[Scene image comparisons]
──────────
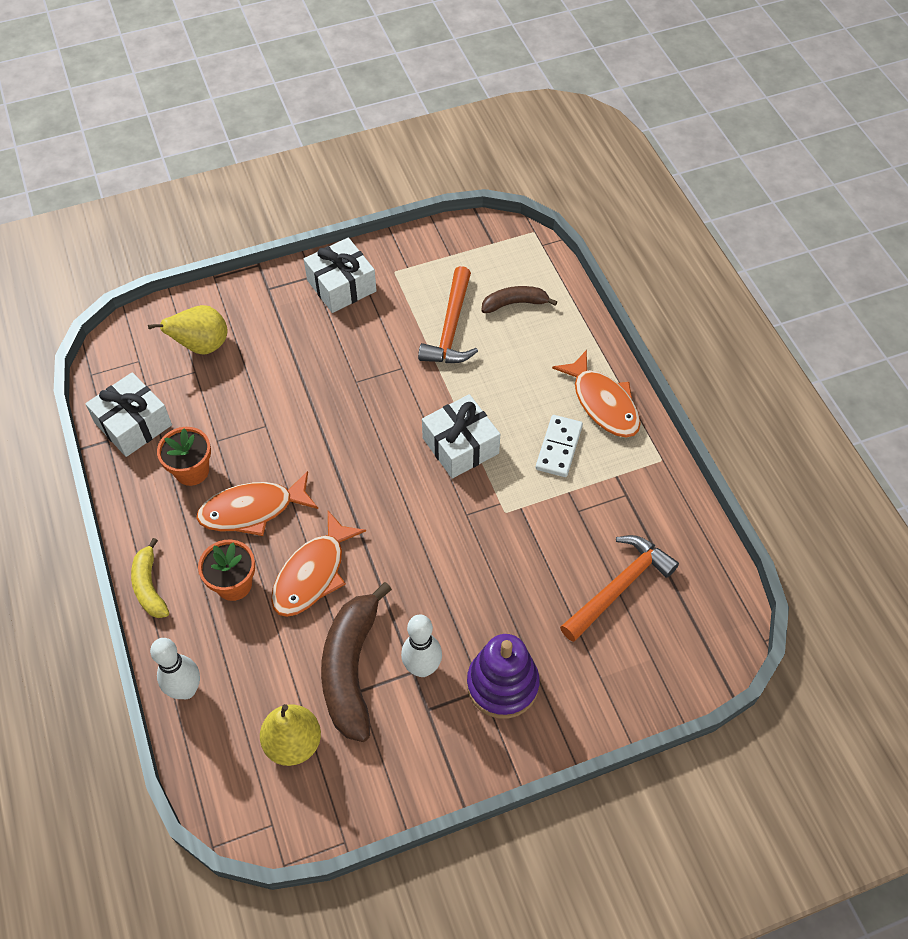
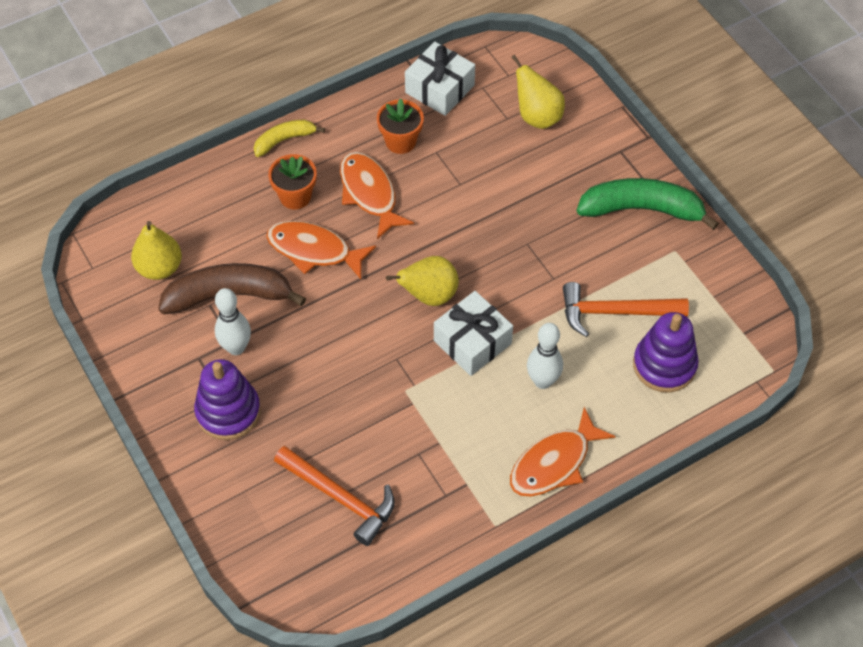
camera: 80 degrees right, 0 degrees up
white bowling pin [150,638,200,699] -> white bowling pin moved to [527,323,563,389]
white gift [304,237,377,313] -> green banana [577,178,719,230]
brown banana [482,286,557,313] -> purple stacking toy [633,312,699,393]
white domino [536,415,583,477] -> none
none -> yellow pear [386,256,459,306]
──────────
PROBLEM TO SOLVE: Your task is to write out, exactly, the line that holds "white gift [304,237,377,313]" and every line after it until the records end.

EXERCISE ANSWER:
white gift [304,237,377,313] -> green banana [577,178,719,230]
brown banana [482,286,557,313] -> purple stacking toy [633,312,699,393]
white domino [536,415,583,477] -> none
none -> yellow pear [386,256,459,306]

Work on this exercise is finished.